--- EXERCISE DETAILS ---
Find the line that contains "none -> pink brick A4:B4 level 1", then repeat it and each line after it to the end of the records, exactly.

--- Scene difference descriptions ---

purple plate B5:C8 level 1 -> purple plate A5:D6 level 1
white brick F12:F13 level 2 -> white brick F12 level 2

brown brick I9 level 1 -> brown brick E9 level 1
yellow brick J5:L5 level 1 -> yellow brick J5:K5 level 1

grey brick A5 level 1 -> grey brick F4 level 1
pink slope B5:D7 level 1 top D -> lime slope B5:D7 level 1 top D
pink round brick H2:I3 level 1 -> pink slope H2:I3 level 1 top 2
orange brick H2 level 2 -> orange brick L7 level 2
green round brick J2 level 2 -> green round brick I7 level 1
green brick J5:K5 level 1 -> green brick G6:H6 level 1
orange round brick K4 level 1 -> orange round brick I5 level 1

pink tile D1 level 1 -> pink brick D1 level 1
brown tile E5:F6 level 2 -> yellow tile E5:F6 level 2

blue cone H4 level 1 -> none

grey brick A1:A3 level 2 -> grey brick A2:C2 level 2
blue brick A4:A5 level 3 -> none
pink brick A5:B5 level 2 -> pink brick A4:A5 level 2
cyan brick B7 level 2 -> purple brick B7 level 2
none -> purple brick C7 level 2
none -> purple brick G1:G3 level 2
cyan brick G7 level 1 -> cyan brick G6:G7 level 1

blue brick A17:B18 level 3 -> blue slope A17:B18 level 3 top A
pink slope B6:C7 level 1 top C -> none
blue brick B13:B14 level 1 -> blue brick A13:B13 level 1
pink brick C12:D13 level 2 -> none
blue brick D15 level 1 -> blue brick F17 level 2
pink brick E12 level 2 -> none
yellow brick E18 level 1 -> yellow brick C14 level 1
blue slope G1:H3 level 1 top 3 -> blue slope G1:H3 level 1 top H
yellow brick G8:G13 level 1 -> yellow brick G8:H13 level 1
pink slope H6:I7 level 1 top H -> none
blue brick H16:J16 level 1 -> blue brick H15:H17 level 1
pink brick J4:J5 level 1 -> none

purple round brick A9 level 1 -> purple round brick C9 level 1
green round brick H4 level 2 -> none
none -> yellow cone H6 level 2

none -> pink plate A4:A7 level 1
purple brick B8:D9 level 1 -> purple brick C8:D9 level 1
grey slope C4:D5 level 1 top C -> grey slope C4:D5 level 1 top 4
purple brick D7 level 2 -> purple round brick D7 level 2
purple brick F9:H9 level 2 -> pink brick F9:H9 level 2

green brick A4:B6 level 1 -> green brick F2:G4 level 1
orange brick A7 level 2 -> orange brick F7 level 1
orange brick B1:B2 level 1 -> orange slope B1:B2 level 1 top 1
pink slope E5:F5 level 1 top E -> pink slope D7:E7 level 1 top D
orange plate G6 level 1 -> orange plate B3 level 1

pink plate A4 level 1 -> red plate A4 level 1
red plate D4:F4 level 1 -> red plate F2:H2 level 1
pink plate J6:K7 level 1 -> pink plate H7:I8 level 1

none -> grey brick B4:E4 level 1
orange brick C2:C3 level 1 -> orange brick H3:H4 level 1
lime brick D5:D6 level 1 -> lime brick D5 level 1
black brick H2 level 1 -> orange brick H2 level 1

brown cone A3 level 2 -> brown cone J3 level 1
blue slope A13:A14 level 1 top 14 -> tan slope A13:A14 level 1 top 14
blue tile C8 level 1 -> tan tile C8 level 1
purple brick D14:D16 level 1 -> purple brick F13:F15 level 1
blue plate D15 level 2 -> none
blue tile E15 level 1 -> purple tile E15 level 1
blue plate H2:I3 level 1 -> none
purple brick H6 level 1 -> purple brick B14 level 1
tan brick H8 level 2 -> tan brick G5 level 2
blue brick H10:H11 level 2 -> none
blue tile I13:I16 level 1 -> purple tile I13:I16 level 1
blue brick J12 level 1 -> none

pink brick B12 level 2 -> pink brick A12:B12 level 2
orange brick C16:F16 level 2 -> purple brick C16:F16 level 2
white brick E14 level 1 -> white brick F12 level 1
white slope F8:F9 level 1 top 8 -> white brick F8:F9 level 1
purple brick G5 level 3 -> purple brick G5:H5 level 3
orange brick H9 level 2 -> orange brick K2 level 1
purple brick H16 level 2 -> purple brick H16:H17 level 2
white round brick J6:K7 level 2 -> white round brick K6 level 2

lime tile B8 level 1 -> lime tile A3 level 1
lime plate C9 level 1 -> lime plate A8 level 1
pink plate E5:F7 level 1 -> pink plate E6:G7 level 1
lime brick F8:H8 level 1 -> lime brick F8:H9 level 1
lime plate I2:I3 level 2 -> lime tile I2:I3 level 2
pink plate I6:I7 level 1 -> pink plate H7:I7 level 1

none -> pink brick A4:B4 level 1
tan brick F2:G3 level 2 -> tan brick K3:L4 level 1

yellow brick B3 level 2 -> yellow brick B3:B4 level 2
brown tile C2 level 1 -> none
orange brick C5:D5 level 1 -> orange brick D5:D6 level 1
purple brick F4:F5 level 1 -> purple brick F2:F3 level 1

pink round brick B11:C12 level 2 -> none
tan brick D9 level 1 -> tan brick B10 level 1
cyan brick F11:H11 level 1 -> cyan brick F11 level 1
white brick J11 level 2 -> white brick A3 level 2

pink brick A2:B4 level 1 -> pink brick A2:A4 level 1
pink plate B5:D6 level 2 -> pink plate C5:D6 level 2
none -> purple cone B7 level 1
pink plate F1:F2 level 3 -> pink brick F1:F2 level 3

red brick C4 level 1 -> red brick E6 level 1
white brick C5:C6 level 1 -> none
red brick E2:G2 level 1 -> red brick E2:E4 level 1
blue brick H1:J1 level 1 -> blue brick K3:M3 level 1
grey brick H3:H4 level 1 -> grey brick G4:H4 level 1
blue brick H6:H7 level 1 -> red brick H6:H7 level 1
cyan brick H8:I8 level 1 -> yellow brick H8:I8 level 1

--- OUTPUT FOR THIS EXERCISE ---
none -> pink brick A4:B4 level 1
tan brick F2:G3 level 2 -> tan brick K3:L4 level 1

yellow brick B3 level 2 -> yellow brick B3:B4 level 2
brown tile C2 level 1 -> none
orange brick C5:D5 level 1 -> orange brick D5:D6 level 1
purple brick F4:F5 level 1 -> purple brick F2:F3 level 1

pink round brick B11:C12 level 2 -> none
tan brick D9 level 1 -> tan brick B10 level 1
cyan brick F11:H11 level 1 -> cyan brick F11 level 1
white brick J11 level 2 -> white brick A3 level 2

pink brick A2:B4 level 1 -> pink brick A2:A4 level 1
pink plate B5:D6 level 2 -> pink plate C5:D6 level 2
none -> purple cone B7 level 1
pink plate F1:F2 level 3 -> pink brick F1:F2 level 3

red brick C4 level 1 -> red brick E6 level 1
white brick C5:C6 level 1 -> none
red brick E2:G2 level 1 -> red brick E2:E4 level 1
blue brick H1:J1 level 1 -> blue brick K3:M3 level 1
grey brick H3:H4 level 1 -> grey brick G4:H4 level 1
blue brick H6:H7 level 1 -> red brick H6:H7 level 1
cyan brick H8:I8 level 1 -> yellow brick H8:I8 level 1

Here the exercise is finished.